RAW DATA:
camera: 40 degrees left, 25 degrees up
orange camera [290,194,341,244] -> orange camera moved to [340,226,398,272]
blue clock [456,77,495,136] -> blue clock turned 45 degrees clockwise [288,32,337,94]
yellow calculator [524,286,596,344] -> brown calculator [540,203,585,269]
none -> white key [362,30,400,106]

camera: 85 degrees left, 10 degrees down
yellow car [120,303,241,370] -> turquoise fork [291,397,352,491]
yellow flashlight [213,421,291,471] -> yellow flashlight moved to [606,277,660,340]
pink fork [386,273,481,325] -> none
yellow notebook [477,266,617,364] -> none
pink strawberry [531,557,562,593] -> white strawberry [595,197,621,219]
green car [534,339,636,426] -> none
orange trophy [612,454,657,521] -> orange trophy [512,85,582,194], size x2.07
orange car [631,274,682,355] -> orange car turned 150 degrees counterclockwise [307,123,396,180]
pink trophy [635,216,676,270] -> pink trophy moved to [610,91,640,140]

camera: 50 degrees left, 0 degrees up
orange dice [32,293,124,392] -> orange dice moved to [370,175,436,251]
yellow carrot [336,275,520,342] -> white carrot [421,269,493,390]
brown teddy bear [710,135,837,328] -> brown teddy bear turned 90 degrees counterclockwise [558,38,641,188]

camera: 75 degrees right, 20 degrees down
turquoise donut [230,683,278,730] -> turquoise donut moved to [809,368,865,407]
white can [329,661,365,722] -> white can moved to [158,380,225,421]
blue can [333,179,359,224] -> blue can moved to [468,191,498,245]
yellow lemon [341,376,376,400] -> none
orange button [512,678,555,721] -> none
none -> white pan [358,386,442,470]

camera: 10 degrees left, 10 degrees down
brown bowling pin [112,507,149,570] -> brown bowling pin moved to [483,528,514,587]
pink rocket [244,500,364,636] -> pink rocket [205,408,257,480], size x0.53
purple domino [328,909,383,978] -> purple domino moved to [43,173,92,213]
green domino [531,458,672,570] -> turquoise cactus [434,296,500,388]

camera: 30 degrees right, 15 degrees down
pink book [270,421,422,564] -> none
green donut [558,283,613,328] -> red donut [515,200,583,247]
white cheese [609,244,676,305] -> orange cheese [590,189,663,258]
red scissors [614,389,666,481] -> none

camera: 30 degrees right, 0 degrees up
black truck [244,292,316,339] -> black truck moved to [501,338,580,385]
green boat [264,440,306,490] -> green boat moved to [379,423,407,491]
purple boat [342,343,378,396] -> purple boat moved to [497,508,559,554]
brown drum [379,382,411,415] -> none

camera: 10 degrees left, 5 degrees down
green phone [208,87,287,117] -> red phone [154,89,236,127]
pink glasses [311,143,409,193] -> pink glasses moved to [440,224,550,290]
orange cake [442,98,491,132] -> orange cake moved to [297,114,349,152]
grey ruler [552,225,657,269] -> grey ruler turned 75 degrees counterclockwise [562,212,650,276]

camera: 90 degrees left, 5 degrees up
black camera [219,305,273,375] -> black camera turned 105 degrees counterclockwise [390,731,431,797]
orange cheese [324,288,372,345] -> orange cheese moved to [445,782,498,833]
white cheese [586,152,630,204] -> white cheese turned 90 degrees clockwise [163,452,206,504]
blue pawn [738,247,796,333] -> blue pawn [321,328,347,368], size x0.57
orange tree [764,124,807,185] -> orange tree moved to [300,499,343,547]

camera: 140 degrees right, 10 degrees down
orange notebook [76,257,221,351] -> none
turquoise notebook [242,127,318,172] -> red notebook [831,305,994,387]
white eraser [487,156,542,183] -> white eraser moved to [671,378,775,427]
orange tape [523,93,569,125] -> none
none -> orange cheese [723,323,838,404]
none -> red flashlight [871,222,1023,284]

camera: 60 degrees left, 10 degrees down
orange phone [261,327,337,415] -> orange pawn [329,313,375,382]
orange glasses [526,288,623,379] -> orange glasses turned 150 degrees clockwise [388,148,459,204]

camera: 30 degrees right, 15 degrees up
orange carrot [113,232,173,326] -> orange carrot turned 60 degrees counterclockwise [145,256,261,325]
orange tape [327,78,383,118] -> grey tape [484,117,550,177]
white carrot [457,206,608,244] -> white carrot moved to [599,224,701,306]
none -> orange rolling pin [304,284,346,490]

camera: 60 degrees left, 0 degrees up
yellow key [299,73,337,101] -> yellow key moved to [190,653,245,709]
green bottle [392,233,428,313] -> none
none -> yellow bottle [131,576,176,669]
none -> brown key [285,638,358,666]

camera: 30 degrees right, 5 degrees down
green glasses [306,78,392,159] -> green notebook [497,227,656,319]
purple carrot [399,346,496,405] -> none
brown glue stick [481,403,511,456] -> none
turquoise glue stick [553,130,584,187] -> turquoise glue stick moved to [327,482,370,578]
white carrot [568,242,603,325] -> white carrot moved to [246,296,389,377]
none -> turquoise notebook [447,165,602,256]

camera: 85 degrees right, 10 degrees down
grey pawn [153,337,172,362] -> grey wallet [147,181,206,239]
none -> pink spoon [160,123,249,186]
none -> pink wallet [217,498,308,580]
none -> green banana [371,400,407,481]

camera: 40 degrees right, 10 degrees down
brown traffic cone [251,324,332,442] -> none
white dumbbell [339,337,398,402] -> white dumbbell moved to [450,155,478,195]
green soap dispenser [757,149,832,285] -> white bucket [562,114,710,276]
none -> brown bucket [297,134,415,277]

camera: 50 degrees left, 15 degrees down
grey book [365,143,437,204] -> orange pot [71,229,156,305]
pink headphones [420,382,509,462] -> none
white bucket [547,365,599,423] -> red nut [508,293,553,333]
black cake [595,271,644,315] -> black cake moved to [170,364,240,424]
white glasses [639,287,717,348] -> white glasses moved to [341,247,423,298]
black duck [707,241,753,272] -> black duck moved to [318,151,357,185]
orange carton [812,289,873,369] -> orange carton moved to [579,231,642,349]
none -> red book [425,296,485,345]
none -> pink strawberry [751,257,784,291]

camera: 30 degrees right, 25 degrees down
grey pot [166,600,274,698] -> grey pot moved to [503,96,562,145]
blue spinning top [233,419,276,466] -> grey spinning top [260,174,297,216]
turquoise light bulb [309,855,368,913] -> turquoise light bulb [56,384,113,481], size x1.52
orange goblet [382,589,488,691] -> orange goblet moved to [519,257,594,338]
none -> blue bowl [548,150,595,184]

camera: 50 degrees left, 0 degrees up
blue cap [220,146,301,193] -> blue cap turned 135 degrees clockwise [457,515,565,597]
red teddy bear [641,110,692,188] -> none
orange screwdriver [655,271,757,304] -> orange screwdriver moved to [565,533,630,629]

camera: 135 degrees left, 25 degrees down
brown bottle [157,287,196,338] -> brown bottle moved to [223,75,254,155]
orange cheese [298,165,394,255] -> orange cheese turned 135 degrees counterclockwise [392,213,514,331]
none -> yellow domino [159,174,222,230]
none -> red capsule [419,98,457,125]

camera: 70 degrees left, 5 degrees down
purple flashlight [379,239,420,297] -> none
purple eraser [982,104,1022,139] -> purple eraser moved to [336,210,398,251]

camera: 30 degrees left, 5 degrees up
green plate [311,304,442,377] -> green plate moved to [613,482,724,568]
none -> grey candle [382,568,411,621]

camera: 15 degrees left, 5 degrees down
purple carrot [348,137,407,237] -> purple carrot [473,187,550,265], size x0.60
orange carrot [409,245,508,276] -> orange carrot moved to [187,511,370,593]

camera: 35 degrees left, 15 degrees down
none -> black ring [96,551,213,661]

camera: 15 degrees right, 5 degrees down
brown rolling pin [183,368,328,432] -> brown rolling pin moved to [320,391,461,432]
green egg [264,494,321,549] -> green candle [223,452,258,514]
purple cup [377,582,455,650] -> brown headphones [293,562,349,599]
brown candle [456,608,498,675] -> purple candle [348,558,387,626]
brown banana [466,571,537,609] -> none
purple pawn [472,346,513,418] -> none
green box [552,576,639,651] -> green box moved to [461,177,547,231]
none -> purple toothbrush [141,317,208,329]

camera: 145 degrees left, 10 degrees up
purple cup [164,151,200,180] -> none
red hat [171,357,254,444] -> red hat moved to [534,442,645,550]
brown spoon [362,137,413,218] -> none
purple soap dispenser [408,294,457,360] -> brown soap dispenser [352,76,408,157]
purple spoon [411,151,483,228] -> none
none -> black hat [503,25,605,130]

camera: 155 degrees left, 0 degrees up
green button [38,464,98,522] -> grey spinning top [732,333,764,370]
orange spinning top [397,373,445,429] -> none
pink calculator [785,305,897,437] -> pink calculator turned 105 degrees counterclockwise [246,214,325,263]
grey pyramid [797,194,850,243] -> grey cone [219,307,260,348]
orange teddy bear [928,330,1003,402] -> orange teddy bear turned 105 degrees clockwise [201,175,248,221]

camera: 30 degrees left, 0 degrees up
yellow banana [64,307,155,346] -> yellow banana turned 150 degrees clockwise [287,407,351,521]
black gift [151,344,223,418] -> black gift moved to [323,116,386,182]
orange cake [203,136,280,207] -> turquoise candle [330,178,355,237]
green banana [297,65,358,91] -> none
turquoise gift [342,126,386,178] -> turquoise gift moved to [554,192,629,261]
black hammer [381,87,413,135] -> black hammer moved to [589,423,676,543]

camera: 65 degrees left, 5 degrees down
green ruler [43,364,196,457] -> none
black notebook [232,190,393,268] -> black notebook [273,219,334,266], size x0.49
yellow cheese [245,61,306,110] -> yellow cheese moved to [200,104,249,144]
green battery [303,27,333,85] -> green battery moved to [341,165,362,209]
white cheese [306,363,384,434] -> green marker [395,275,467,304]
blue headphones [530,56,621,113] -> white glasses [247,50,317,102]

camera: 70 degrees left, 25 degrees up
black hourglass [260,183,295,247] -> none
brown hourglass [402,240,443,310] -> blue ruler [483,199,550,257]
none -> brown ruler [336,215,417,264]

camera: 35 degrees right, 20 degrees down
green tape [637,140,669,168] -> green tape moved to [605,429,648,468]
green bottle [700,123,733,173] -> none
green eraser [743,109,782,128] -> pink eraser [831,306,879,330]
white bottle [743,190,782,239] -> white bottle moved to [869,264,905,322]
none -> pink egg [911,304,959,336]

WHAT NEEDS TO BE DONE: In the entries above, find the line holding "none -> pink wallet [217,498,308,580]" and the line holding "grey book [365,143,437,204]", then retype exactly those two lines and every line between them, and nothing else.

RESPONSE TO THE TASK:
none -> pink wallet [217,498,308,580]
none -> green banana [371,400,407,481]

camera: 40 degrees right, 10 degrees down
brown traffic cone [251,324,332,442] -> none
white dumbbell [339,337,398,402] -> white dumbbell moved to [450,155,478,195]
green soap dispenser [757,149,832,285] -> white bucket [562,114,710,276]
none -> brown bucket [297,134,415,277]

camera: 50 degrees left, 15 degrees down
grey book [365,143,437,204] -> orange pot [71,229,156,305]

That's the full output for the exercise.